Leave every picture out and return the rest of the listing verbatim.
━━━━━ EXERCISE INPUT ━━━━━
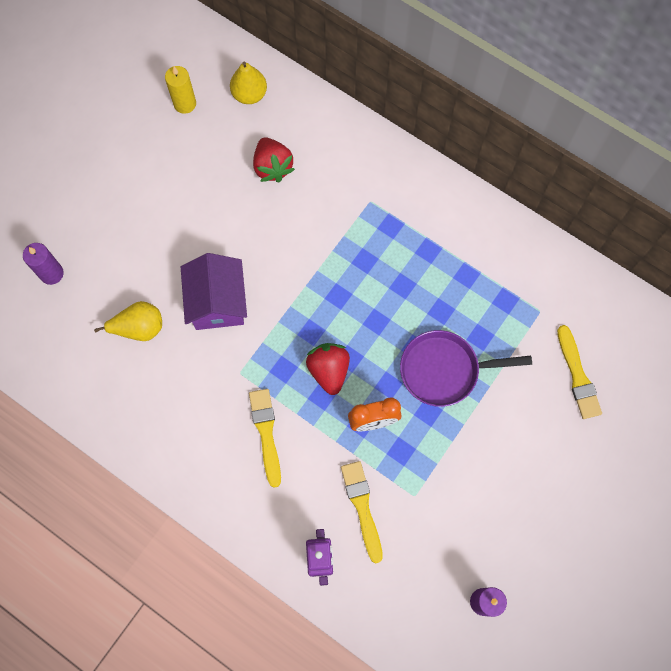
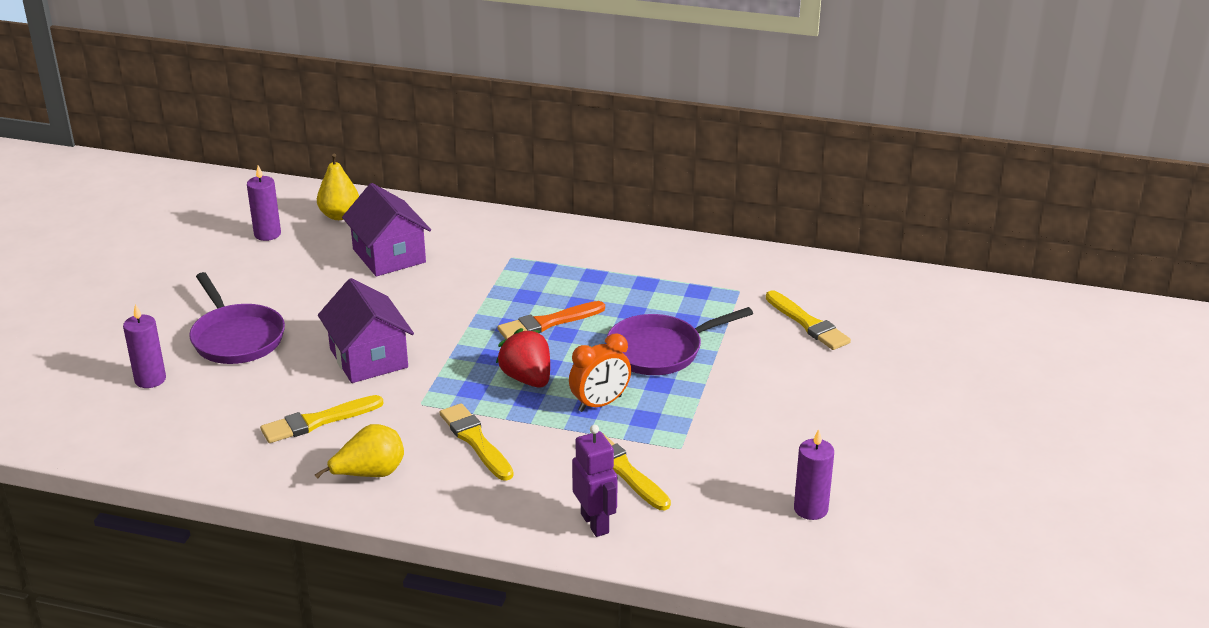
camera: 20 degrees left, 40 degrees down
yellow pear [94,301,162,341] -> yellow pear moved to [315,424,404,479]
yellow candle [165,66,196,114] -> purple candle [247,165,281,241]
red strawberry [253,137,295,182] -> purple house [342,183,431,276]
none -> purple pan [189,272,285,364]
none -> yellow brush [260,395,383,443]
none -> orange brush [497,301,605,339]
━━━━━
_EXPECTED OUTPUT_
camera: 20 degrees left, 40 degrees down
yellow pear [94,301,162,341] -> yellow pear moved to [315,424,404,479]
yellow candle [165,66,196,114] -> purple candle [247,165,281,241]
red strawberry [253,137,295,182] -> purple house [342,183,431,276]
none -> purple pan [189,272,285,364]
none -> yellow brush [260,395,383,443]
none -> orange brush [497,301,605,339]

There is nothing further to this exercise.